> **What you will do**
Exactly the lines from the beginning of the material to the line with "camera: 55 degrees left, 5 degrees up" are to be repeated, both ends included.

>>>

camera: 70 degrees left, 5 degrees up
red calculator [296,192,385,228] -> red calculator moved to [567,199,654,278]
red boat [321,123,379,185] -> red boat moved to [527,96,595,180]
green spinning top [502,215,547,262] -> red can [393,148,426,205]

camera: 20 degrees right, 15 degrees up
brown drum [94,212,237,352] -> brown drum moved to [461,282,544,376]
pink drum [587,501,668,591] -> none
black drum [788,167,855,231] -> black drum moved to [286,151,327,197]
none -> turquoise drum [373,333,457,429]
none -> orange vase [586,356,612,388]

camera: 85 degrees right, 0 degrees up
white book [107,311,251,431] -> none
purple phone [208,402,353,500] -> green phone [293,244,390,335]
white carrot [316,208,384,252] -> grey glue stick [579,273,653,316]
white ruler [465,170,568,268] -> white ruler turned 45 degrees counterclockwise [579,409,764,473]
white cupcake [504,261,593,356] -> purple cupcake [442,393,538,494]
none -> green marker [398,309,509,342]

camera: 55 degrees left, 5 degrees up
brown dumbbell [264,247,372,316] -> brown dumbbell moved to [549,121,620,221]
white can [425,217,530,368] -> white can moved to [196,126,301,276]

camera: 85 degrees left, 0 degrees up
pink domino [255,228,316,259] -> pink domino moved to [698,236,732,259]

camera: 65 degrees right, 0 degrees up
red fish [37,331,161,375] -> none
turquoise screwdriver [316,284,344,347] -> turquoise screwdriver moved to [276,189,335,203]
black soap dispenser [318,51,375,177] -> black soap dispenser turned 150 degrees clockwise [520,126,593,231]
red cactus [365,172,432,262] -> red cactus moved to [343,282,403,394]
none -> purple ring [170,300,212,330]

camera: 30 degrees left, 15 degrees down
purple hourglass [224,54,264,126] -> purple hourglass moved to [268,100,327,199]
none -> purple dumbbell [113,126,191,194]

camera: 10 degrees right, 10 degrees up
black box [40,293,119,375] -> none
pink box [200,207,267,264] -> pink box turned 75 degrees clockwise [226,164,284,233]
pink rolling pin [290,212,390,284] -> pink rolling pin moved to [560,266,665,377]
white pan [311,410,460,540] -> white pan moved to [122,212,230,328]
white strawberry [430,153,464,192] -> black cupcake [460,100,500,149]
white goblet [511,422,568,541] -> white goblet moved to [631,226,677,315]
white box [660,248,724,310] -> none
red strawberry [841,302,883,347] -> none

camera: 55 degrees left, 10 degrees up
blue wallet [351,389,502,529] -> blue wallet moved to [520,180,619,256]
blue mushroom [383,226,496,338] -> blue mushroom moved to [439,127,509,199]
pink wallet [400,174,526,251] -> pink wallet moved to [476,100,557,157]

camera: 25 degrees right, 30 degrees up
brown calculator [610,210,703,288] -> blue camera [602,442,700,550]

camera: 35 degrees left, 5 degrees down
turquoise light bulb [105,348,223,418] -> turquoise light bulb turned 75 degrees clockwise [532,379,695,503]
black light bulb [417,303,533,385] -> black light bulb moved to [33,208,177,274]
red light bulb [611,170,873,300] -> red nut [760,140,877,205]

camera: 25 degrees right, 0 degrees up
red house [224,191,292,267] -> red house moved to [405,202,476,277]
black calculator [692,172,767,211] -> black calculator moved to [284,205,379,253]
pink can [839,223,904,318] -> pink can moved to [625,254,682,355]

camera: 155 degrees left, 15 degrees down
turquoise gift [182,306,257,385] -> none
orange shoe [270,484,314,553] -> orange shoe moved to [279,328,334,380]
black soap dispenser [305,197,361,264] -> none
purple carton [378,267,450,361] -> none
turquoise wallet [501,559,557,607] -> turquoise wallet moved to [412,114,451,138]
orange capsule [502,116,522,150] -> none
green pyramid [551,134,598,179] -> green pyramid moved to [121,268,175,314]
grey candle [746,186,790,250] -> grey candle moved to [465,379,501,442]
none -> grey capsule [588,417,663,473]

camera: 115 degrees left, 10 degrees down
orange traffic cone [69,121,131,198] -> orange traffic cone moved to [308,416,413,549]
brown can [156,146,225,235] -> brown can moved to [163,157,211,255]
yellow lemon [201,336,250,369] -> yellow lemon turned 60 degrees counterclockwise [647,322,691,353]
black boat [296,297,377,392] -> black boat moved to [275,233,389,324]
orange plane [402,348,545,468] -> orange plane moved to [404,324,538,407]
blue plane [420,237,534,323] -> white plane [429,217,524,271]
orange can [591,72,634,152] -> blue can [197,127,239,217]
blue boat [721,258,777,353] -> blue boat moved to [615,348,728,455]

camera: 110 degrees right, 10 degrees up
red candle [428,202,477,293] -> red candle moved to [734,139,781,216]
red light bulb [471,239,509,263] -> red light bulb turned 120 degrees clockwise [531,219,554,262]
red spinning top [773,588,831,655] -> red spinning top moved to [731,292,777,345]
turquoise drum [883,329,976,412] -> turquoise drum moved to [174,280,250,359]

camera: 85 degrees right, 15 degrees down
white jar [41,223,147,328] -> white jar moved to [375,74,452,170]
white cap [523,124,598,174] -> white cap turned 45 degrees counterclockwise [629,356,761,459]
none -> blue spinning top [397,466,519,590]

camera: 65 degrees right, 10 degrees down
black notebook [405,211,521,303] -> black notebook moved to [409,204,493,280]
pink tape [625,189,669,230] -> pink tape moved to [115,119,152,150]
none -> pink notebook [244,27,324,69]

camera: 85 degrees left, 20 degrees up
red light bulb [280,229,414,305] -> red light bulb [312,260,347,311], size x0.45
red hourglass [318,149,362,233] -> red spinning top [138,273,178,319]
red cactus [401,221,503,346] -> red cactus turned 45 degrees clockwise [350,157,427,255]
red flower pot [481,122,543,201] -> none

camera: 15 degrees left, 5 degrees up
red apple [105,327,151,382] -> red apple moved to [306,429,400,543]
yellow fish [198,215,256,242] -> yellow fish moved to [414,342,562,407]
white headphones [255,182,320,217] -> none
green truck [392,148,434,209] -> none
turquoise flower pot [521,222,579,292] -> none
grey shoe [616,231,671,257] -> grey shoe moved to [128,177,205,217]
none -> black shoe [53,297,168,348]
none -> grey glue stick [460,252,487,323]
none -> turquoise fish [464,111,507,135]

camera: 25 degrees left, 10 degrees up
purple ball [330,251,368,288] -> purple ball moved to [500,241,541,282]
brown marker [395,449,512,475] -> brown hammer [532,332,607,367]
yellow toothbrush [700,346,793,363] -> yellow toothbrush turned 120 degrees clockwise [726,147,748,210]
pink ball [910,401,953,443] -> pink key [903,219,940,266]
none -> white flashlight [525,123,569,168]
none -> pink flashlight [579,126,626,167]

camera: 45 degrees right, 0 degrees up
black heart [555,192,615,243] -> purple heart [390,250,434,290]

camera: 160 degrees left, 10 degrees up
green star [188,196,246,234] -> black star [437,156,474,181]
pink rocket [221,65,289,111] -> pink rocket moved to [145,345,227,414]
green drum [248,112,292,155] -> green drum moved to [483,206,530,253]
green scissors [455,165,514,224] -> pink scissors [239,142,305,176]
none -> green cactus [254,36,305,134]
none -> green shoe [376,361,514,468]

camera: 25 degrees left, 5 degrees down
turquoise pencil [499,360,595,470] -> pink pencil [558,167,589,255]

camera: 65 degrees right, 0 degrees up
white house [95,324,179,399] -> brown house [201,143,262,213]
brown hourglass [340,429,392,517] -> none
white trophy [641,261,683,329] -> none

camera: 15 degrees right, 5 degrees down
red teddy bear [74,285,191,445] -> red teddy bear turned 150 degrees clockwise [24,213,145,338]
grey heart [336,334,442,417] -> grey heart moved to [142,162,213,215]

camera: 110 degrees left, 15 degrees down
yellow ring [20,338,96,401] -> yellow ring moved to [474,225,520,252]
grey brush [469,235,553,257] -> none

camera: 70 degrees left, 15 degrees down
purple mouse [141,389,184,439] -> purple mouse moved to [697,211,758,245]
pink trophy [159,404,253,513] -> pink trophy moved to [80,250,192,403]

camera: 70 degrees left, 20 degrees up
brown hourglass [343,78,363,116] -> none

<<<

> **Response to this task**
camera: 70 degrees left, 5 degrees up
red calculator [296,192,385,228] -> red calculator moved to [567,199,654,278]
red boat [321,123,379,185] -> red boat moved to [527,96,595,180]
green spinning top [502,215,547,262] -> red can [393,148,426,205]

camera: 20 degrees right, 15 degrees up
brown drum [94,212,237,352] -> brown drum moved to [461,282,544,376]
pink drum [587,501,668,591] -> none
black drum [788,167,855,231] -> black drum moved to [286,151,327,197]
none -> turquoise drum [373,333,457,429]
none -> orange vase [586,356,612,388]

camera: 85 degrees right, 0 degrees up
white book [107,311,251,431] -> none
purple phone [208,402,353,500] -> green phone [293,244,390,335]
white carrot [316,208,384,252] -> grey glue stick [579,273,653,316]
white ruler [465,170,568,268] -> white ruler turned 45 degrees counterclockwise [579,409,764,473]
white cupcake [504,261,593,356] -> purple cupcake [442,393,538,494]
none -> green marker [398,309,509,342]

camera: 55 degrees left, 5 degrees up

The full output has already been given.